(WHAT YOU SHOULD DO) The result should be every line of the listing that contains "lime".

═════ PROVIDED INFORMATION ═════

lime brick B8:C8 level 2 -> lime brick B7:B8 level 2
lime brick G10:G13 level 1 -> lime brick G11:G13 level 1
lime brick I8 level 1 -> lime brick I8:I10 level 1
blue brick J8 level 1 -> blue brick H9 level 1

═════
═════ PROVIDED INFORMATION ═════

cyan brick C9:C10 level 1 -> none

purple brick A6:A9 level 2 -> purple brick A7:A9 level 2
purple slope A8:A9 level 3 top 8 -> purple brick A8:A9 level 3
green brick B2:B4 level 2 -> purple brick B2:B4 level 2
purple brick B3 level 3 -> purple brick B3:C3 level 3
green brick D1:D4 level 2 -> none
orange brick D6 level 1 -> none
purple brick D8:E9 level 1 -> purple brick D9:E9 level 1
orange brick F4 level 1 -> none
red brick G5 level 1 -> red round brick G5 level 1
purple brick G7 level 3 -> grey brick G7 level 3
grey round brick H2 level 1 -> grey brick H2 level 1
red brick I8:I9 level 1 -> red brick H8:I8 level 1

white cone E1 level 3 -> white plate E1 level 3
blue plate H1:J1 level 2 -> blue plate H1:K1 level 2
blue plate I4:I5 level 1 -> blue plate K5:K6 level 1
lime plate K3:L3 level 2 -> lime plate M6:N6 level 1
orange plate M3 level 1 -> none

═════

(ANSWER TO THE PROBLEM)
lime brick B8:C8 level 2 -> lime brick B7:B8 level 2
lime brick G10:G13 level 1 -> lime brick G11:G13 level 1
lime brick I8 level 1 -> lime brick I8:I10 level 1
lime plate K3:L3 level 2 -> lime plate M6:N6 level 1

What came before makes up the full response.